§ Work instruction
Write out exactly, please, the lines from the one containing "CN103 pin 2: +24V -> GND" to the end of the material.

━━━━

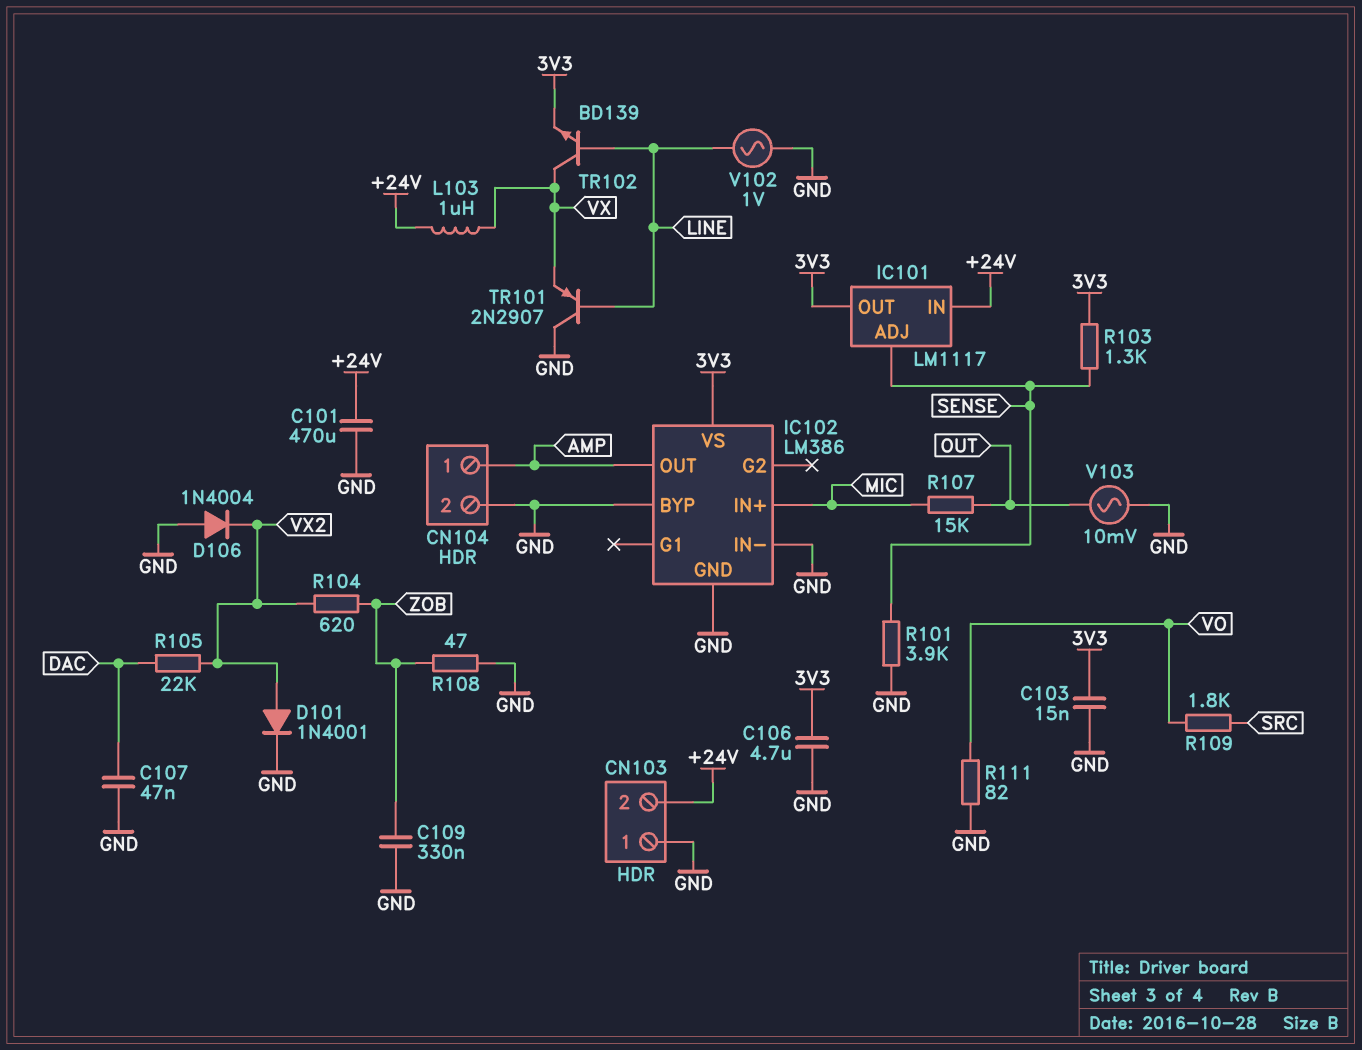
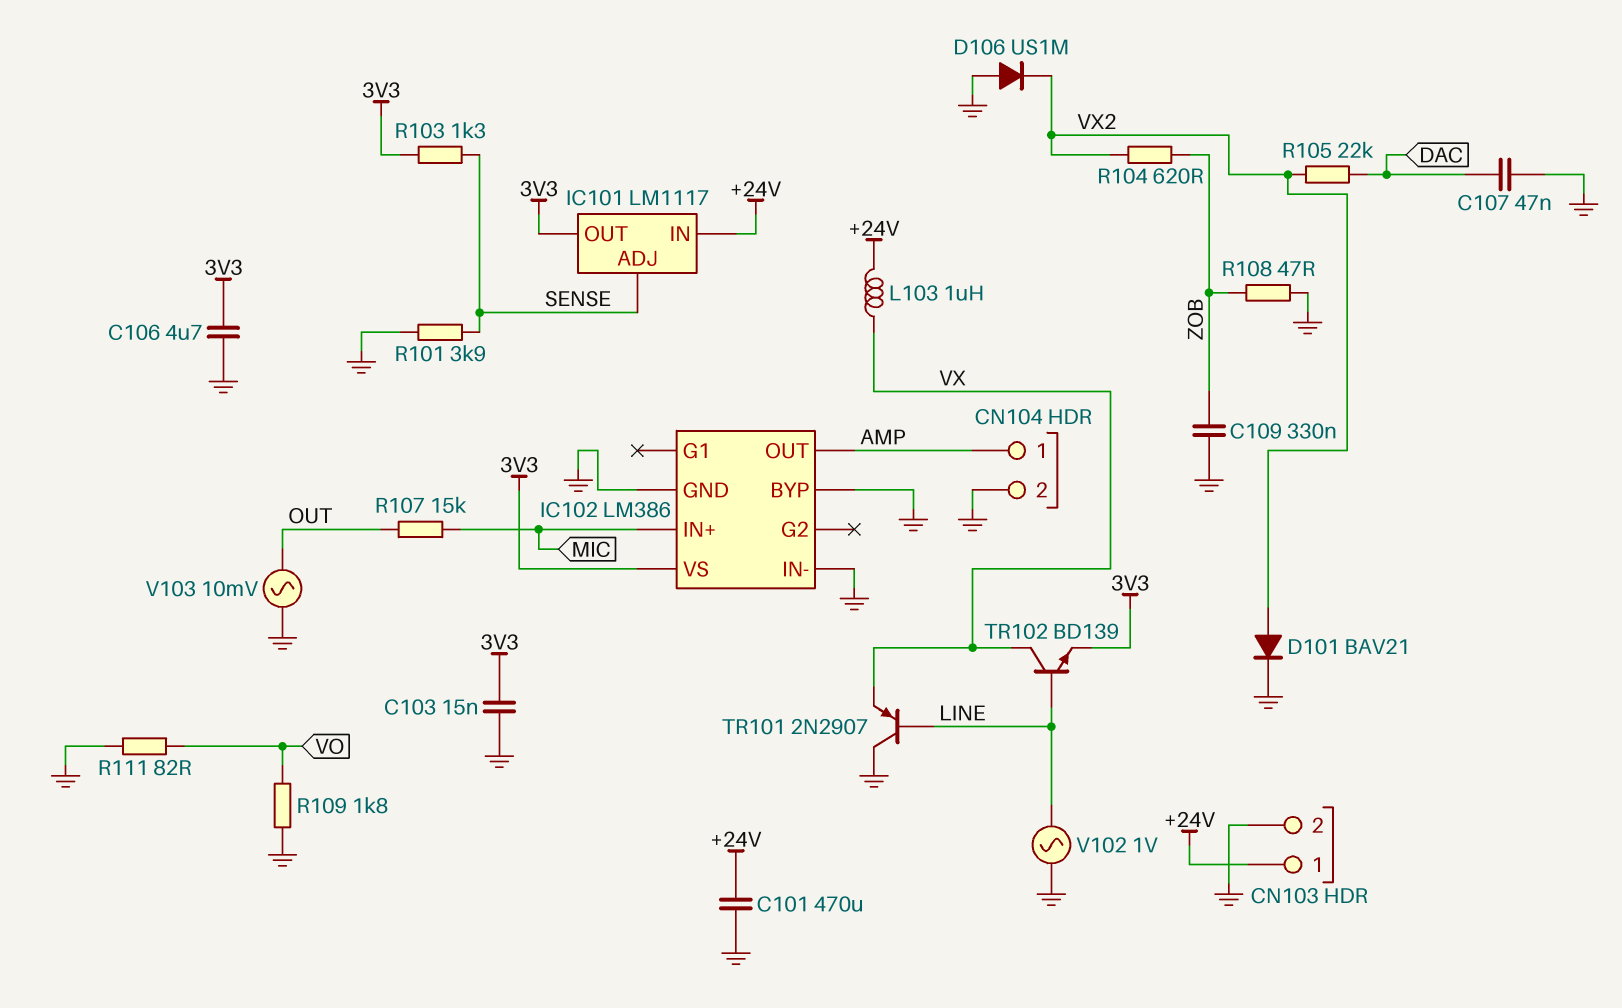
CN103 pin 1: GND -> +24V
CN103 pin 2: +24V -> GND
D101: diode 1N4001 (A VX2, K GND) -> diode BAV21 (A VX2, K GND)
D106: diode 1N4004 (A GND, K VX2) -> diode US1M (A GND, K VX2)
R109: 1.8k (SRC, VO) -> 1.8k (GND, VO)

━━━━

§ Response for this exercise
CN103 pin 2: +24V -> GND
D101: diode 1N4001 (A VX2, K GND) -> diode BAV21 (A VX2, K GND)
D106: diode 1N4004 (A GND, K VX2) -> diode US1M (A GND, K VX2)
R109: 1.8k (SRC, VO) -> 1.8k (GND, VO)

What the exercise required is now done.